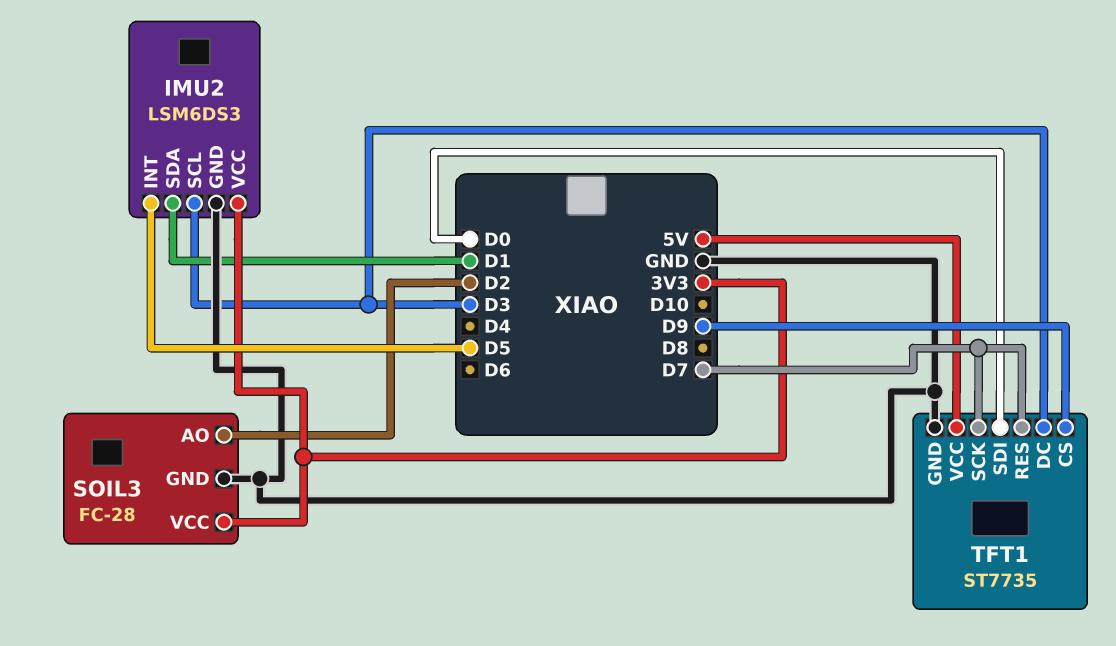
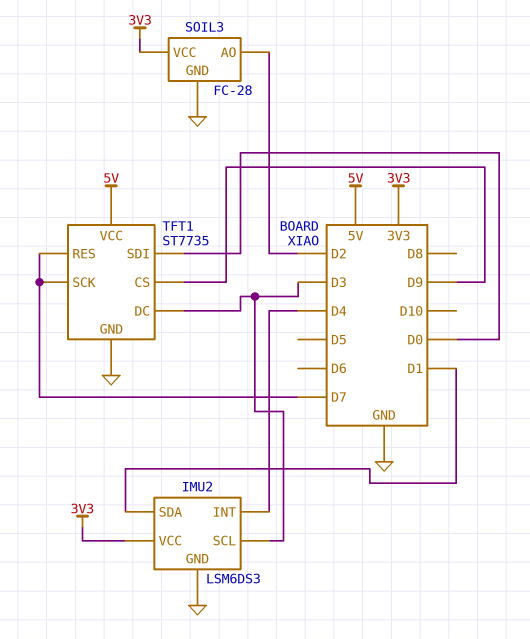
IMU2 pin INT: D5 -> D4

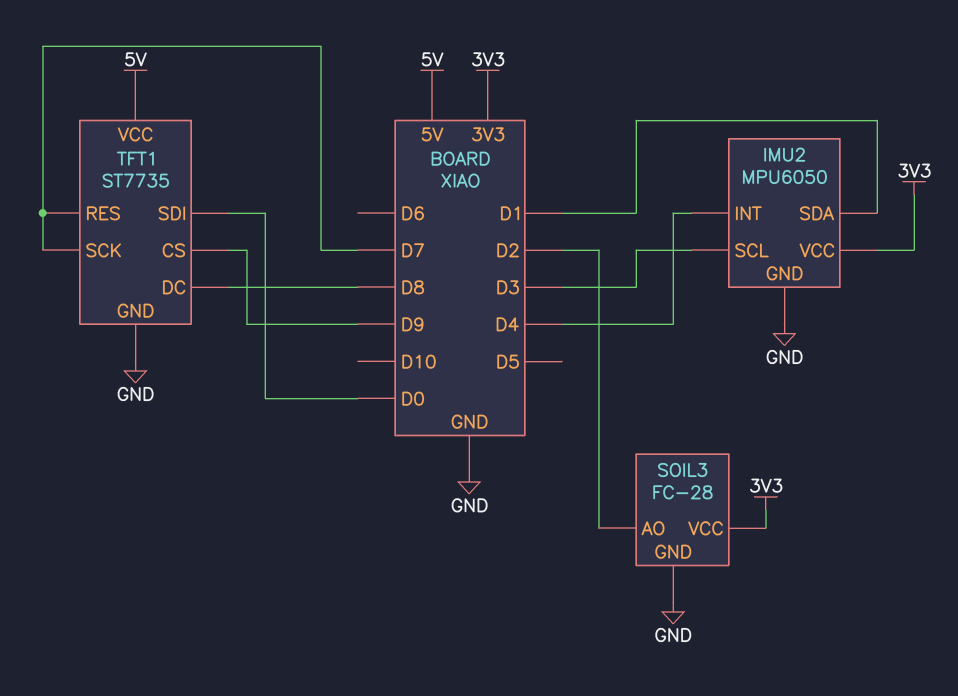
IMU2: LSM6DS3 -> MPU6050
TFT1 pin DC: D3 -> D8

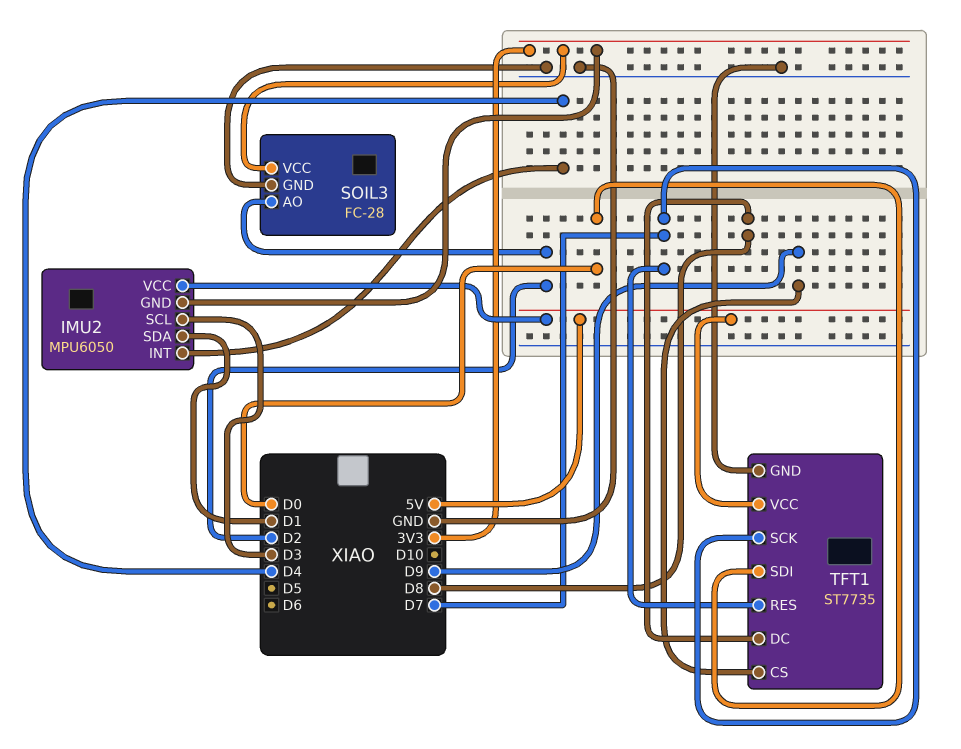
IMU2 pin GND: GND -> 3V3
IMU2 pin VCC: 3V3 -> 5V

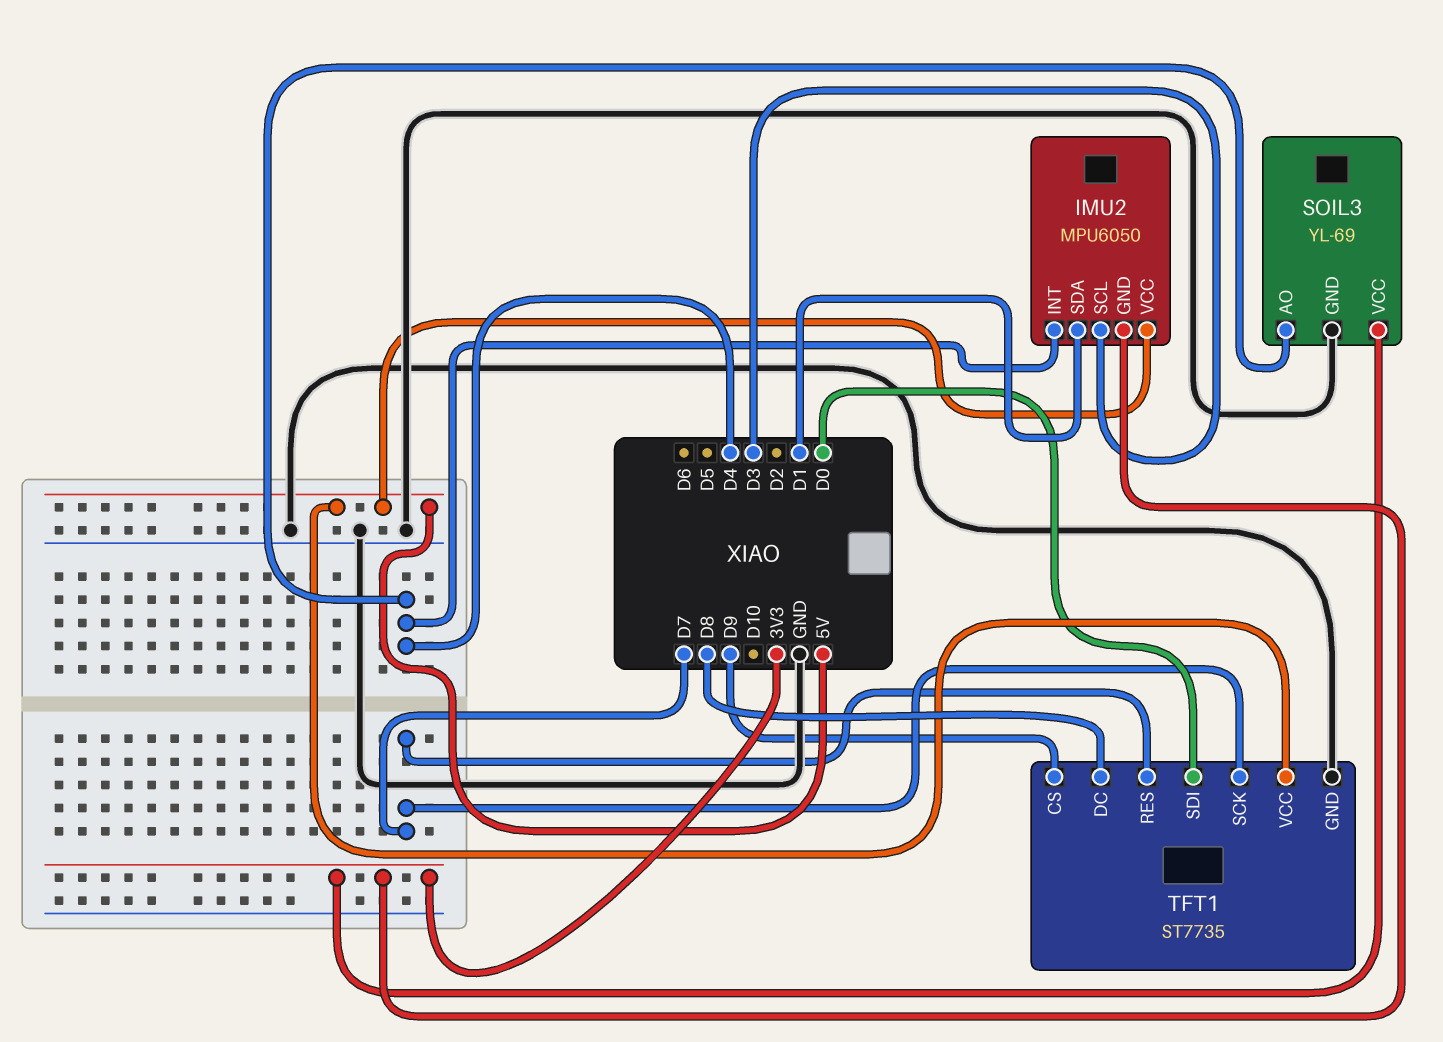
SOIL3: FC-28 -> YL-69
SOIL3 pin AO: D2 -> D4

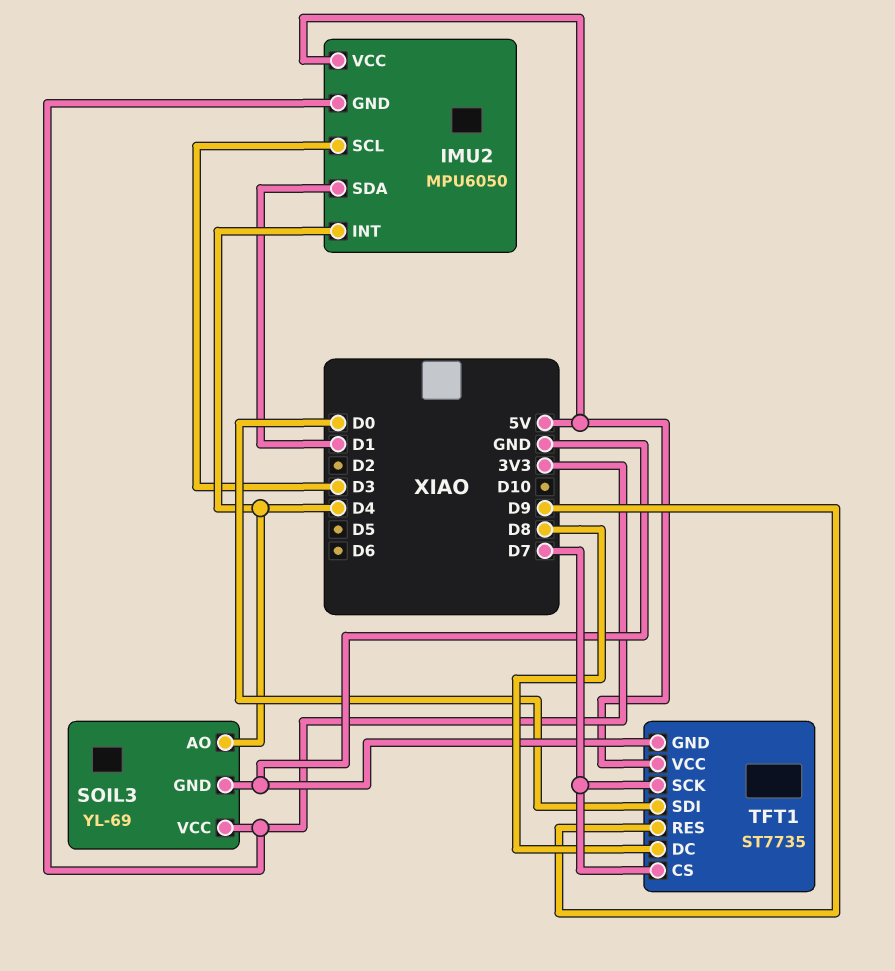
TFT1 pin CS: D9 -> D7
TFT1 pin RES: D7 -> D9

= = = = =

Work instruction —
Transcribe nothing but the lines from the one containing "IMU2 pin VCC: 3V3 -> 5V" through the final line of the records, exactly as written and without pictures.

Exercise answer —
IMU2 pin VCC: 3V3 -> 5V

SOIL3: FC-28 -> YL-69
SOIL3 pin AO: D2 -> D4

TFT1 pin CS: D9 -> D7
TFT1 pin RES: D7 -> D9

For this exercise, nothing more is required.